WHAT YOU ARE ASKED TO DO: Render every line of the records below as a numbered list, skipping blank lines. Leave the pictures out of your answer.

* * * *

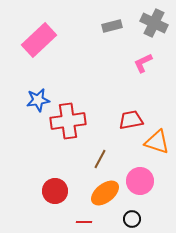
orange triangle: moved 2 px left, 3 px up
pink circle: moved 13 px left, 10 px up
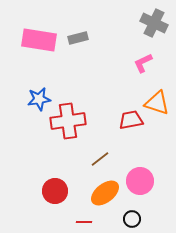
gray rectangle: moved 34 px left, 12 px down
pink rectangle: rotated 52 degrees clockwise
blue star: moved 1 px right, 1 px up
orange triangle: moved 39 px up
brown line: rotated 24 degrees clockwise
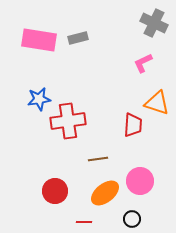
red trapezoid: moved 2 px right, 5 px down; rotated 105 degrees clockwise
brown line: moved 2 px left; rotated 30 degrees clockwise
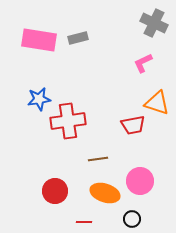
red trapezoid: rotated 75 degrees clockwise
orange ellipse: rotated 56 degrees clockwise
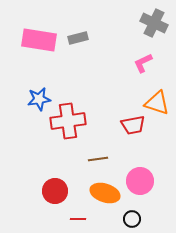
red line: moved 6 px left, 3 px up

* * * *

FINAL RESULT:
1. orange triangle: moved 2 px left, 3 px up
2. pink circle: moved 13 px left, 10 px up
3. gray rectangle: moved 34 px left, 12 px down
4. pink rectangle: rotated 52 degrees clockwise
5. blue star: moved 1 px right, 1 px up
6. orange triangle: moved 39 px up
7. brown line: rotated 24 degrees clockwise
8. red trapezoid: moved 2 px right, 5 px down; rotated 105 degrees clockwise
9. brown line: moved 2 px left; rotated 30 degrees clockwise
10. red trapezoid: rotated 75 degrees clockwise
11. orange ellipse: rotated 56 degrees clockwise
12. red line: moved 6 px left, 3 px up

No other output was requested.